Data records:

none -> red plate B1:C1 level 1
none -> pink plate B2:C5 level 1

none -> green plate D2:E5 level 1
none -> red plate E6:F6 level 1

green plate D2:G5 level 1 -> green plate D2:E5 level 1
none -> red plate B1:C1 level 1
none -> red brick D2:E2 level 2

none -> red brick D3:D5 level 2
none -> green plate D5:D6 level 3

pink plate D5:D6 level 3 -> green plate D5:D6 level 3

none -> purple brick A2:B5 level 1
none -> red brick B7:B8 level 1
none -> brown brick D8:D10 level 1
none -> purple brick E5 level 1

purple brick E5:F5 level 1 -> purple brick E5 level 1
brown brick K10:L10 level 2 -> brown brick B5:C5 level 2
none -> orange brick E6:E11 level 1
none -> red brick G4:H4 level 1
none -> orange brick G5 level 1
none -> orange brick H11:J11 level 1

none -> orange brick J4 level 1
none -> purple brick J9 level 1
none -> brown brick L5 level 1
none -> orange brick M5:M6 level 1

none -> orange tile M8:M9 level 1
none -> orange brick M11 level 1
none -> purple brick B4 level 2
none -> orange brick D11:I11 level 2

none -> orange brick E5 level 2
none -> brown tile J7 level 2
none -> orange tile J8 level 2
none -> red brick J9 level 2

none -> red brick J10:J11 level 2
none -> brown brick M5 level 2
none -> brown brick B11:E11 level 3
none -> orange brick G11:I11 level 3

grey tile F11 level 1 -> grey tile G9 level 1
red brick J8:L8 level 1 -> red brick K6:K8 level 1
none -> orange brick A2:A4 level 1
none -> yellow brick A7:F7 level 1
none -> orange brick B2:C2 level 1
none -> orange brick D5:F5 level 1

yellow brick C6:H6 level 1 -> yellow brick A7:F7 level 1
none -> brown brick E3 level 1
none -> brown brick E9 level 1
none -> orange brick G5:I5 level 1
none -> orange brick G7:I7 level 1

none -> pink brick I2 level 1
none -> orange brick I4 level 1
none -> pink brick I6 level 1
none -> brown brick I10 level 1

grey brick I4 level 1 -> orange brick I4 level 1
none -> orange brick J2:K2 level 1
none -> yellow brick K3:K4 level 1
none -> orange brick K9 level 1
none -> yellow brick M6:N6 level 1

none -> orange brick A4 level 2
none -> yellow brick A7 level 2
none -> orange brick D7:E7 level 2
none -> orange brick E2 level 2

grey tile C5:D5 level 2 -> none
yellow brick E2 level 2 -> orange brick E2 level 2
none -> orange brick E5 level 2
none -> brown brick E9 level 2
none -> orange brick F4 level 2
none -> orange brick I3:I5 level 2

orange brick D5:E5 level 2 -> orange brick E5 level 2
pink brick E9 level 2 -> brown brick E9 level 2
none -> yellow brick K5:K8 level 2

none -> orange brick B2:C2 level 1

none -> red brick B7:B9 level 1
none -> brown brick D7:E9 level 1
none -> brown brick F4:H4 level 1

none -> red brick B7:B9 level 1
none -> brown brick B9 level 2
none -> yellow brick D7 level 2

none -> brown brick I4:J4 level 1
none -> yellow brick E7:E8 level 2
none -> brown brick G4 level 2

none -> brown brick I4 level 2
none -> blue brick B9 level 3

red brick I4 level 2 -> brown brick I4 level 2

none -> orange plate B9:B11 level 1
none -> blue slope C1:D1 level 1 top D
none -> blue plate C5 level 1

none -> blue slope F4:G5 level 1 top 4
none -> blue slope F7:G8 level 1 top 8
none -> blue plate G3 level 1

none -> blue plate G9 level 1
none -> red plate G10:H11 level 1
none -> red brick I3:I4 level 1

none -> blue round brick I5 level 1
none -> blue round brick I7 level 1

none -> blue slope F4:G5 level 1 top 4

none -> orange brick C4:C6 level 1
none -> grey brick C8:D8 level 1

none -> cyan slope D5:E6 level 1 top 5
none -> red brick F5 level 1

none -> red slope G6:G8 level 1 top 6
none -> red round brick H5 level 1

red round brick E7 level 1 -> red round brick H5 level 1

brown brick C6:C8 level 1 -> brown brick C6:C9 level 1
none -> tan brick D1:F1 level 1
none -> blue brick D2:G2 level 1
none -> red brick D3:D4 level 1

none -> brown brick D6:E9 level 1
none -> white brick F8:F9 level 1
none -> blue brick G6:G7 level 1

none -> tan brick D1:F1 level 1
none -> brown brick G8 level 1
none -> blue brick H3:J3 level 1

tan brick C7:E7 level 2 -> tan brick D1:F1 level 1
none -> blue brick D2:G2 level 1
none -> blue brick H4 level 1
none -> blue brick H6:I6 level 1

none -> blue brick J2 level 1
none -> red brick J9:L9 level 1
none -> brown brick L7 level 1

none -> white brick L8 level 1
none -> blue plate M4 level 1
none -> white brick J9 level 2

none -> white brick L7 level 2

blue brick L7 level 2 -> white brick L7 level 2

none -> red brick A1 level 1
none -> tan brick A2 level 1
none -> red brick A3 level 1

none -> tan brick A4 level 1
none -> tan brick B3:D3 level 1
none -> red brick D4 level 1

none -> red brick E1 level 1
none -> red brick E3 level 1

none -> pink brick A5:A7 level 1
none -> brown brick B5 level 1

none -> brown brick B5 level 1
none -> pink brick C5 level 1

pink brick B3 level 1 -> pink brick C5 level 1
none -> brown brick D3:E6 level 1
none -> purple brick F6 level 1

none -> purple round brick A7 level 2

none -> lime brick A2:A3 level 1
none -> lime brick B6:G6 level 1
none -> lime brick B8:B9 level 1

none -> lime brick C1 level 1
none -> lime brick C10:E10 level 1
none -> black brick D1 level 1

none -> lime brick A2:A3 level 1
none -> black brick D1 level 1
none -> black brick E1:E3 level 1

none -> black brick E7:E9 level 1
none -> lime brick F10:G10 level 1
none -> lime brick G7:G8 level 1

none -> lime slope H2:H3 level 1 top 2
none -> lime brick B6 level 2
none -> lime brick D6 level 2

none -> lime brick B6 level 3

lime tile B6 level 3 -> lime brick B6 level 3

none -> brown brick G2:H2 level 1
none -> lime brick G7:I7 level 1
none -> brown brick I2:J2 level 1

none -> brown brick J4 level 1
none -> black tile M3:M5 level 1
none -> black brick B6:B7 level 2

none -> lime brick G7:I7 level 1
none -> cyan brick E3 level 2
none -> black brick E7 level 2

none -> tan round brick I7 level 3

**WHAT YOU NEED TO DO**:
What you return must be the entries, given again word for word.

**SOLUTION**:
none -> red plate B1:C1 level 1
none -> pink plate B2:C5 level 1

none -> green plate D2:E5 level 1
none -> red plate E6:F6 level 1

green plate D2:G5 level 1 -> green plate D2:E5 level 1
none -> red plate B1:C1 level 1
none -> red brick D2:E2 level 2

none -> red brick D3:D5 level 2
none -> green plate D5:D6 level 3

pink plate D5:D6 level 3 -> green plate D5:D6 level 3

none -> purple brick A2:B5 level 1
none -> red brick B7:B8 level 1
none -> brown brick D8:D10 level 1
none -> purple brick E5 level 1

purple brick E5:F5 level 1 -> purple brick E5 level 1
brown brick K10:L10 level 2 -> brown brick B5:C5 level 2
none -> orange brick E6:E11 level 1
none -> red brick G4:H4 level 1
none -> orange brick G5 level 1
none -> orange brick H11:J11 level 1

none -> orange brick J4 level 1
none -> purple brick J9 level 1
none -> brown brick L5 level 1
none -> orange brick M5:M6 level 1

none -> orange tile M8:M9 level 1
none -> orange brick M11 level 1
none -> purple brick B4 level 2
none -> orange brick D11:I11 level 2

none -> orange brick E5 level 2
none -> brown tile J7 level 2
none -> orange tile J8 level 2
none -> red brick J9 level 2

none -> red brick J10:J11 level 2
none -> brown brick M5 level 2
none -> brown brick B11:E11 level 3
none -> orange brick G11:I11 level 3

grey tile F11 level 1 -> grey tile G9 level 1
red brick J8:L8 level 1 -> red brick K6:K8 level 1
none -> orange brick A2:A4 level 1
none -> yellow brick A7:F7 level 1
none -> orange brick B2:C2 level 1
none -> orange brick D5:F5 level 1

yellow brick C6:H6 level 1 -> yellow brick A7:F7 level 1
none -> brown brick E3 level 1
none -> brown brick E9 level 1
none -> orange brick G5:I5 level 1
none -> orange brick G7:I7 level 1

none -> pink brick I2 level 1
none -> orange brick I4 level 1
none -> pink brick I6 level 1
none -> brown brick I10 level 1

grey brick I4 level 1 -> orange brick I4 level 1
none -> orange brick J2:K2 level 1
none -> yellow brick K3:K4 level 1
none -> orange brick K9 level 1
none -> yellow brick M6:N6 level 1

none -> orange brick A4 level 2
none -> yellow brick A7 level 2
none -> orange brick D7:E7 level 2
none -> orange brick E2 level 2

grey tile C5:D5 level 2 -> none
yellow brick E2 level 2 -> orange brick E2 level 2
none -> orange brick E5 level 2
none -> brown brick E9 level 2
none -> orange brick F4 level 2
none -> orange brick I3:I5 level 2

orange brick D5:E5 level 2 -> orange brick E5 level 2
pink brick E9 level 2 -> brown brick E9 level 2
none -> yellow brick K5:K8 level 2

none -> orange brick B2:C2 level 1

none -> red brick B7:B9 level 1
none -> brown brick D7:E9 level 1
none -> brown brick F4:H4 level 1

none -> red brick B7:B9 level 1
none -> brown brick B9 level 2
none -> yellow brick D7 level 2

none -> brown brick I4:J4 level 1
none -> yellow brick E7:E8 level 2
none -> brown brick G4 level 2

none -> brown brick I4 level 2
none -> blue brick B9 level 3

red brick I4 level 2 -> brown brick I4 level 2

none -> orange plate B9:B11 level 1
none -> blue slope C1:D1 level 1 top D
none -> blue plate C5 level 1

none -> blue slope F4:G5 level 1 top 4
none -> blue slope F7:G8 level 1 top 8
none -> blue plate G3 level 1

none -> blue plate G9 level 1
none -> red plate G10:H11 level 1
none -> red brick I3:I4 level 1

none -> blue round brick I5 level 1
none -> blue round brick I7 level 1

none -> blue slope F4:G5 level 1 top 4

none -> orange brick C4:C6 level 1
none -> grey brick C8:D8 level 1

none -> cyan slope D5:E6 level 1 top 5
none -> red brick F5 level 1

none -> red slope G6:G8 level 1 top 6
none -> red round brick H5 level 1

red round brick E7 level 1 -> red round brick H5 level 1

brown brick C6:C8 level 1 -> brown brick C6:C9 level 1
none -> tan brick D1:F1 level 1
none -> blue brick D2:G2 level 1
none -> red brick D3:D4 level 1

none -> brown brick D6:E9 level 1
none -> white brick F8:F9 level 1
none -> blue brick G6:G7 level 1

none -> tan brick D1:F1 level 1
none -> brown brick G8 level 1
none -> blue brick H3:J3 level 1

tan brick C7:E7 level 2 -> tan brick D1:F1 level 1
none -> blue brick D2:G2 level 1
none -> blue brick H4 level 1
none -> blue brick H6:I6 level 1

none -> blue brick J2 level 1
none -> red brick J9:L9 level 1
none -> brown brick L7 level 1

none -> white brick L8 level 1
none -> blue plate M4 level 1
none -> white brick J9 level 2

none -> white brick L7 level 2

blue brick L7 level 2 -> white brick L7 level 2

none -> red brick A1 level 1
none -> tan brick A2 level 1
none -> red brick A3 level 1

none -> tan brick A4 level 1
none -> tan brick B3:D3 level 1
none -> red brick D4 level 1

none -> red brick E1 level 1
none -> red brick E3 level 1

none -> pink brick A5:A7 level 1
none -> brown brick B5 level 1

none -> brown brick B5 level 1
none -> pink brick C5 level 1

pink brick B3 level 1 -> pink brick C5 level 1
none -> brown brick D3:E6 level 1
none -> purple brick F6 level 1

none -> purple round brick A7 level 2

none -> lime brick A2:A3 level 1
none -> lime brick B6:G6 level 1
none -> lime brick B8:B9 level 1

none -> lime brick C1 level 1
none -> lime brick C10:E10 level 1
none -> black brick D1 level 1

none -> lime brick A2:A3 level 1
none -> black brick D1 level 1
none -> black brick E1:E3 level 1

none -> black brick E7:E9 level 1
none -> lime brick F10:G10 level 1
none -> lime brick G7:G8 level 1

none -> lime slope H2:H3 level 1 top 2
none -> lime brick B6 level 2
none -> lime brick D6 level 2

none -> lime brick B6 level 3

lime tile B6 level 3 -> lime brick B6 level 3

none -> brown brick G2:H2 level 1
none -> lime brick G7:I7 level 1
none -> brown brick I2:J2 level 1

none -> brown brick J4 level 1
none -> black tile M3:M5 level 1
none -> black brick B6:B7 level 2

none -> lime brick G7:I7 level 1
none -> cyan brick E3 level 2
none -> black brick E7 level 2

none -> tan round brick I7 level 3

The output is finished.